EXERCISE DETAILS: In the records below, find the lines that include "none" and copy each.

======== INPUT RECORDS

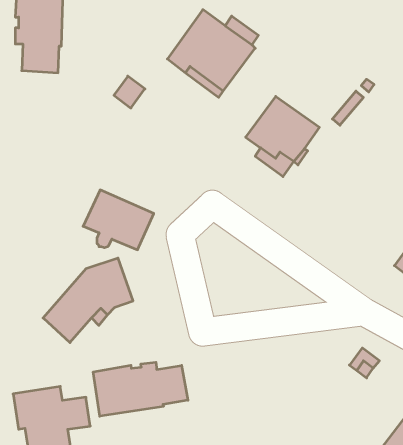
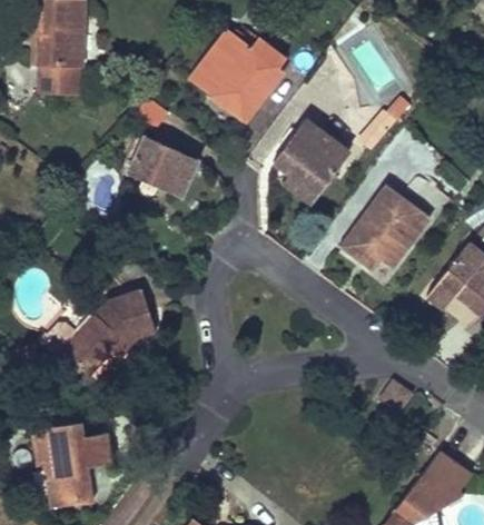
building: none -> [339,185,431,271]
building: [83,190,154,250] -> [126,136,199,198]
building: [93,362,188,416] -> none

================
======== INPUT RECORDS

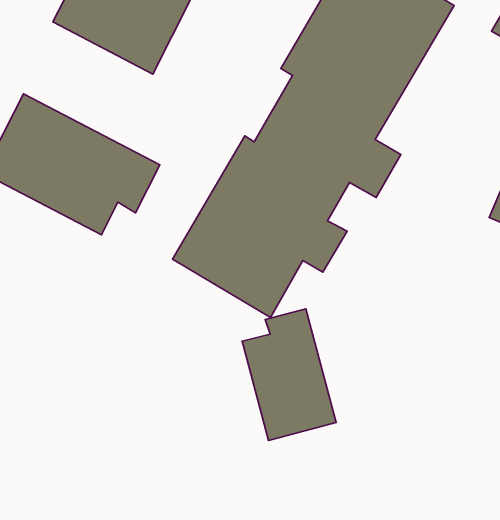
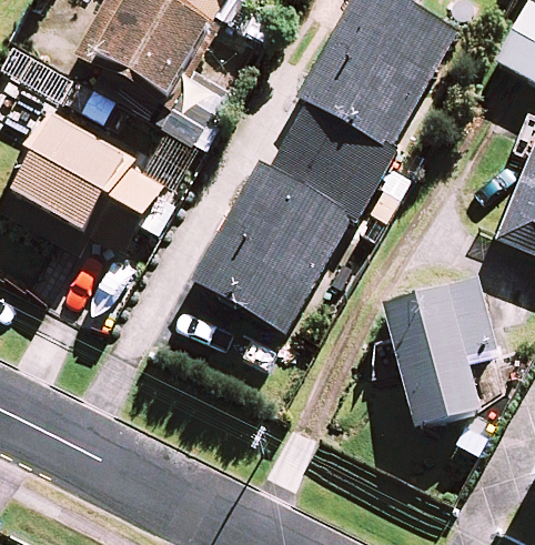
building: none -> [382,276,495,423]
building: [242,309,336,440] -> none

================

PROBLEM SOLUTION:
building: none -> [339,185,431,271]
building: [93,362,188,416] -> none
building: none -> [382,276,495,423]
building: [242,309,336,440] -> none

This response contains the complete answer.